§ **Data segment**:
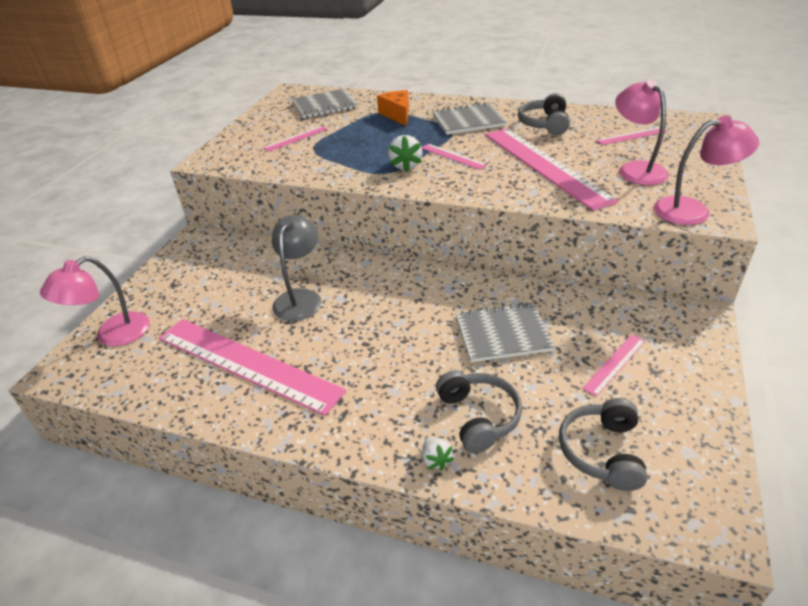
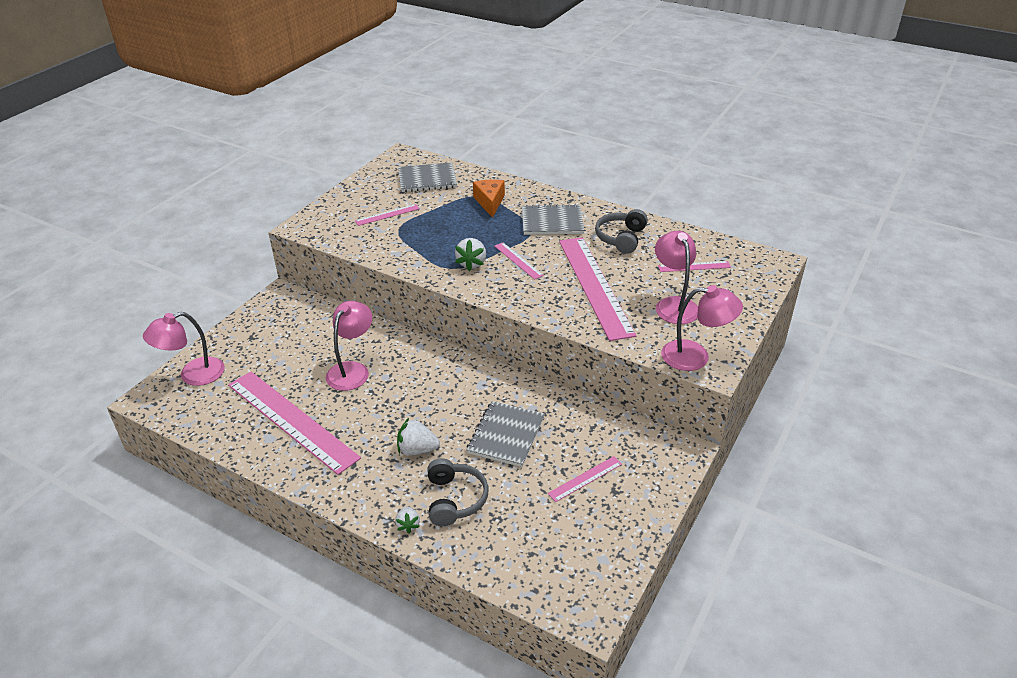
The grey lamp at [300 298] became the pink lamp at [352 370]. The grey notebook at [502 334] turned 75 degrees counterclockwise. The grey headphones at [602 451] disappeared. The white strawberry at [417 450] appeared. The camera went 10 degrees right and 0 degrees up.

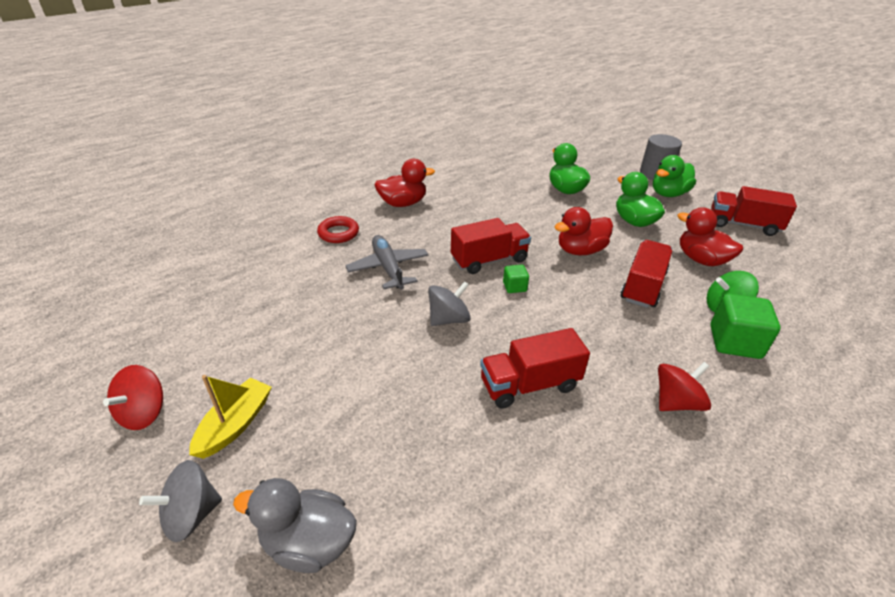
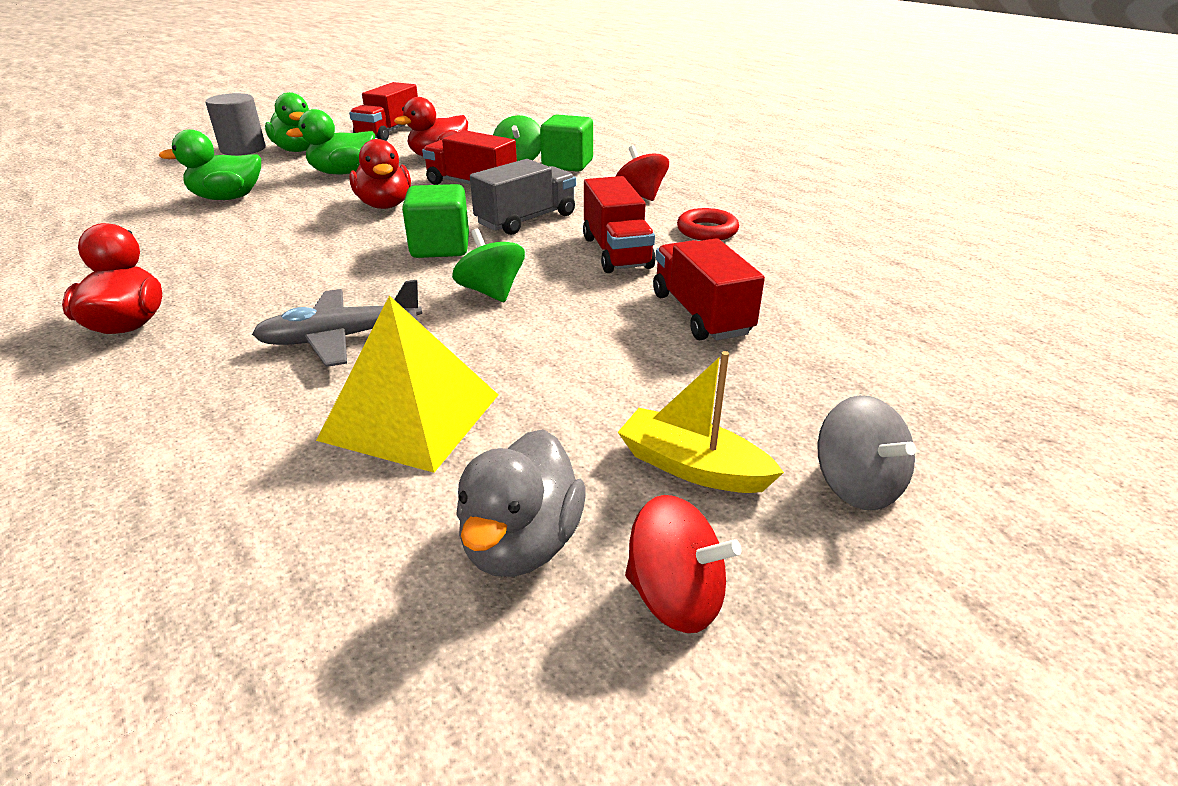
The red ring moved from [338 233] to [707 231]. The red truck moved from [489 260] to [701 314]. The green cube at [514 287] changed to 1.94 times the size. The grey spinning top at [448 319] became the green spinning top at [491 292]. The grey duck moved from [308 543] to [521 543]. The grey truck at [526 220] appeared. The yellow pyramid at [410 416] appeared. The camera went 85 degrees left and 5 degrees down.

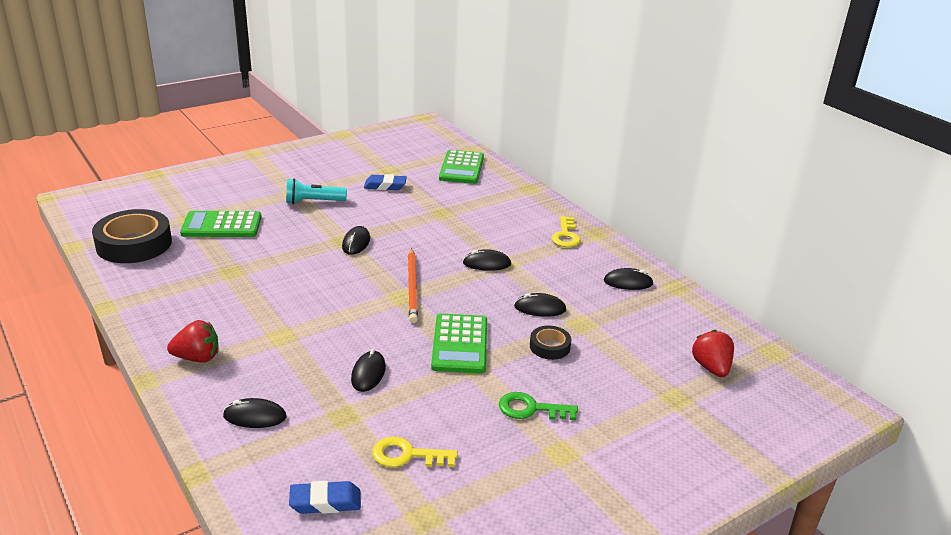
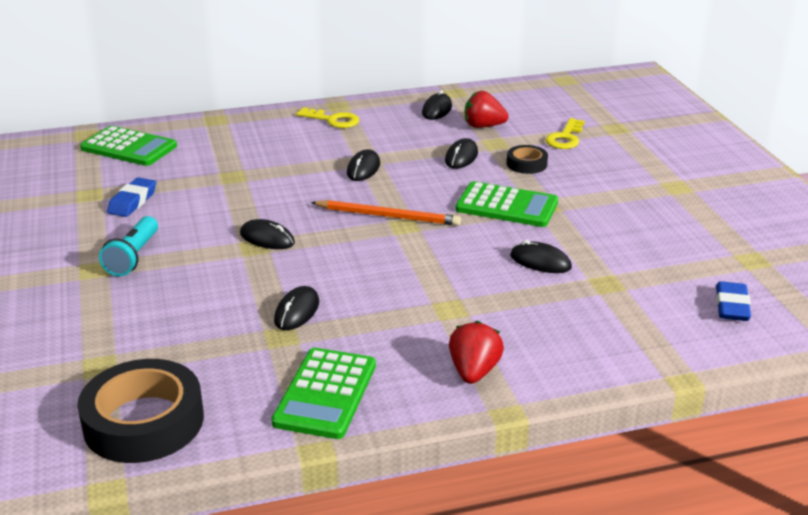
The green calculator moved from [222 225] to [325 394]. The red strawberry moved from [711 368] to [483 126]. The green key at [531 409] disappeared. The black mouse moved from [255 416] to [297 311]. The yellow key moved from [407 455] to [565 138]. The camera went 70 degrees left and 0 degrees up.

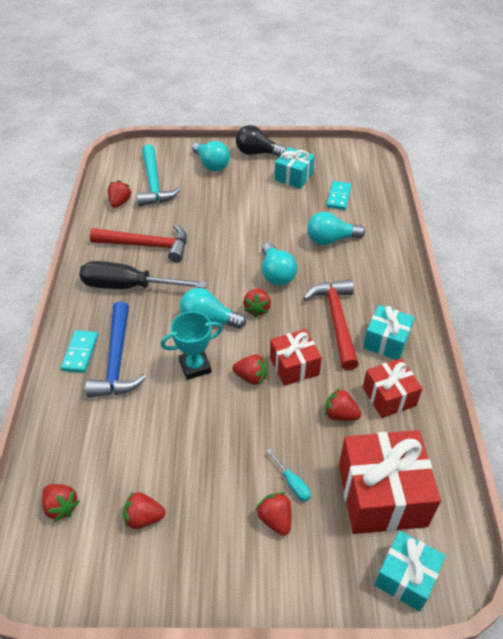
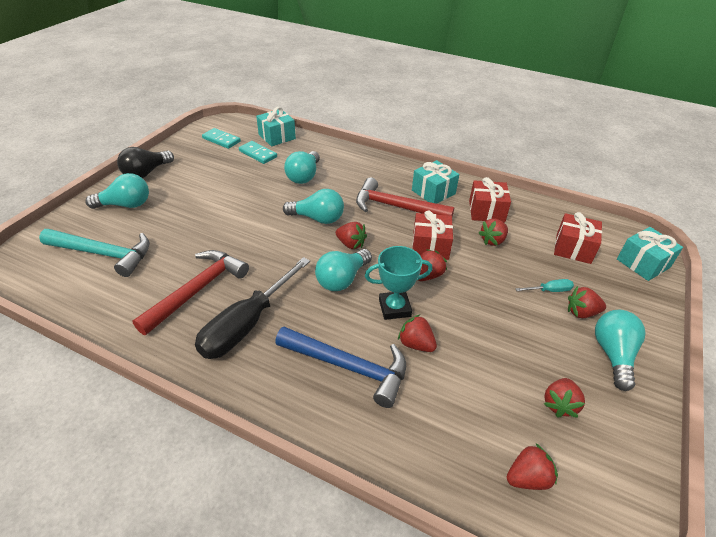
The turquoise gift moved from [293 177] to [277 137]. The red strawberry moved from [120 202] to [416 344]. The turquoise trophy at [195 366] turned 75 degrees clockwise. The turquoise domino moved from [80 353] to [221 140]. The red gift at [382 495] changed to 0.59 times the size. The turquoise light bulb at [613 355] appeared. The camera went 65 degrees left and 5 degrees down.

§ **Task objective**:
Give the listing above again in its entirety and exactly; do not include the pictures.

§ **Response**:
The grey lamp at [300 298] became the pink lamp at [352 370]. The grey notebook at [502 334] turned 75 degrees counterclockwise. The grey headphones at [602 451] disappeared. The white strawberry at [417 450] appeared. The camera went 10 degrees right and 0 degrees up.

The red ring moved from [338 233] to [707 231]. The red truck moved from [489 260] to [701 314]. The green cube at [514 287] changed to 1.94 times the size. The grey spinning top at [448 319] became the green spinning top at [491 292]. The grey duck moved from [308 543] to [521 543]. The grey truck at [526 220] appeared. The yellow pyramid at [410 416] appeared. The camera went 85 degrees left and 5 degrees down.

The green calculator moved from [222 225] to [325 394]. The red strawberry moved from [711 368] to [483 126]. The green key at [531 409] disappeared. The black mouse moved from [255 416] to [297 311]. The yellow key moved from [407 455] to [565 138]. The camera went 70 degrees left and 0 degrees up.

The turquoise gift moved from [293 177] to [277 137]. The red strawberry moved from [120 202] to [416 344]. The turquoise trophy at [195 366] turned 75 degrees clockwise. The turquoise domino moved from [80 353] to [221 140]. The red gift at [382 495] changed to 0.59 times the size. The turquoise light bulb at [613 355] appeared. The camera went 65 degrees left and 5 degrees down.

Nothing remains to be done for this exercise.